## WHAT NEEDS TO BE DONE
Count the lines in the entries below that include the word "turned". Give nothing but the number.

--- DATA SECTION ---

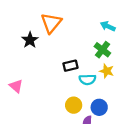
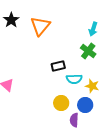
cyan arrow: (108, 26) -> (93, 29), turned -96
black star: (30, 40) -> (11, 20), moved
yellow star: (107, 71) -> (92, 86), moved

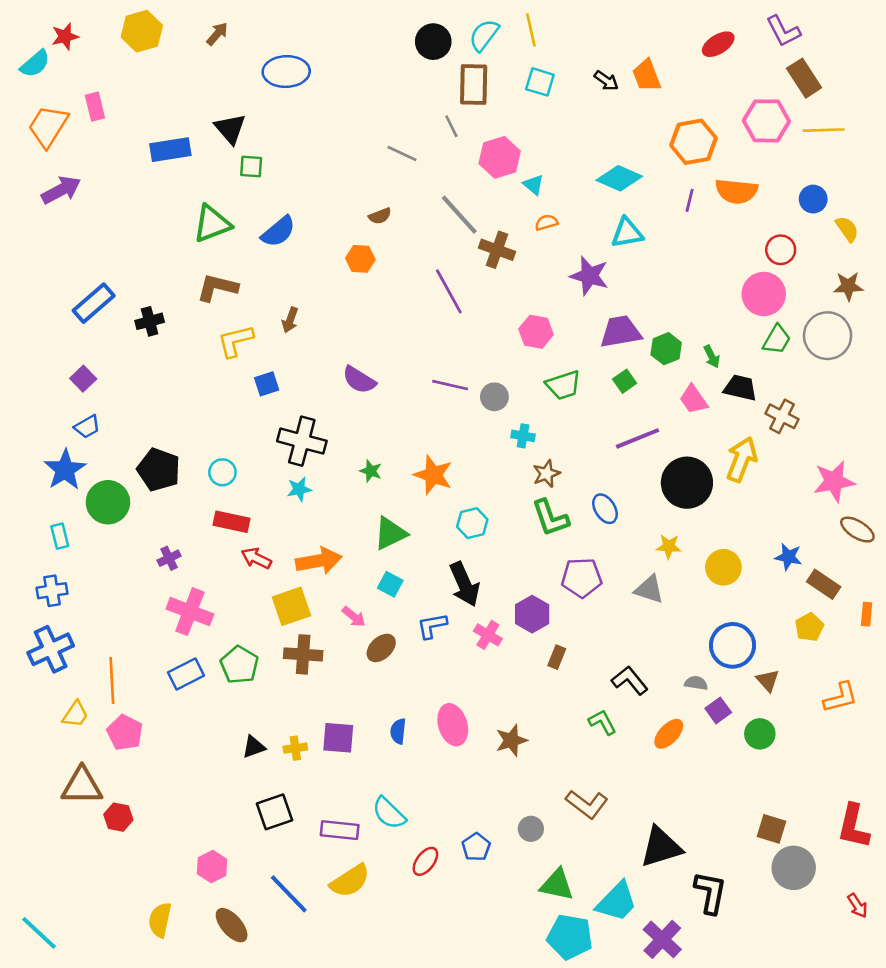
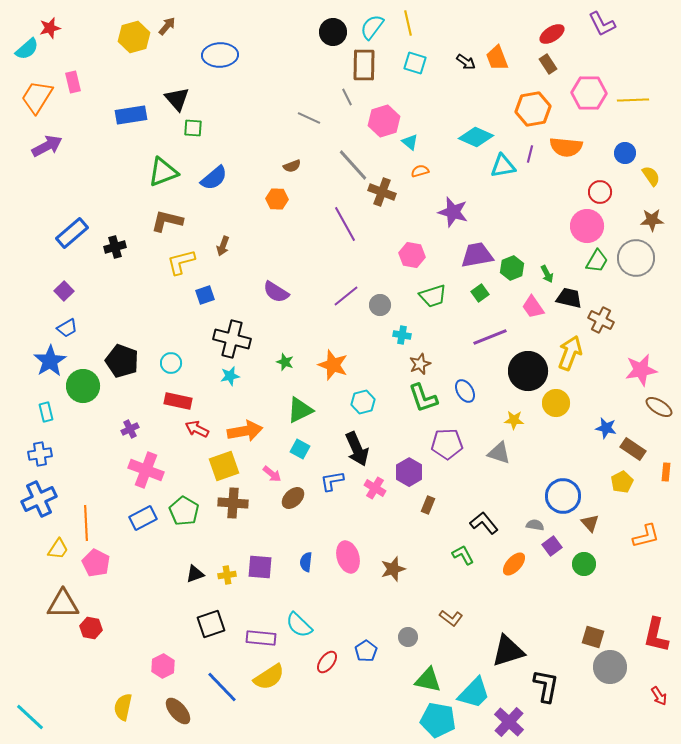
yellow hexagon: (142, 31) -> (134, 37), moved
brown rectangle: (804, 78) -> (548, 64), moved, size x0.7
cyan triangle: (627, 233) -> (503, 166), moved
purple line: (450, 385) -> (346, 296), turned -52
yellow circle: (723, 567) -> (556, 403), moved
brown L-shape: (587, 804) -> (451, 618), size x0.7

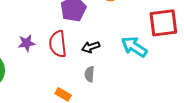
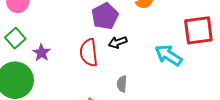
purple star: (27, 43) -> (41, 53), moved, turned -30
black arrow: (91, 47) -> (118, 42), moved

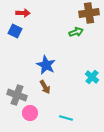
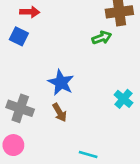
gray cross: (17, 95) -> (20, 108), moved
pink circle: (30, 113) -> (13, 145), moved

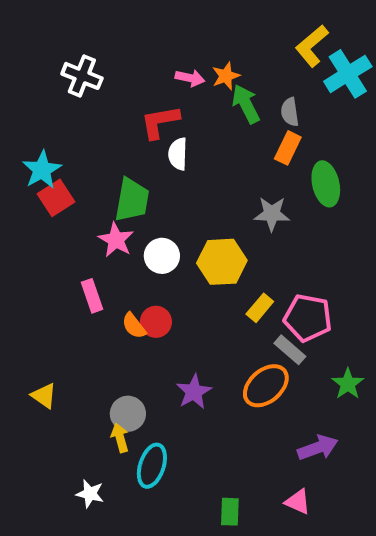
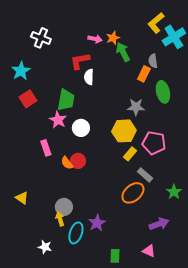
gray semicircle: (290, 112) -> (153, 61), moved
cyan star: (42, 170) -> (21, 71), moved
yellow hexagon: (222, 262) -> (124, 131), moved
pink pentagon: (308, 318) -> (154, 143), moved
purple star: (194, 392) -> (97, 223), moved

---

## EXERCISE OUTPUT
3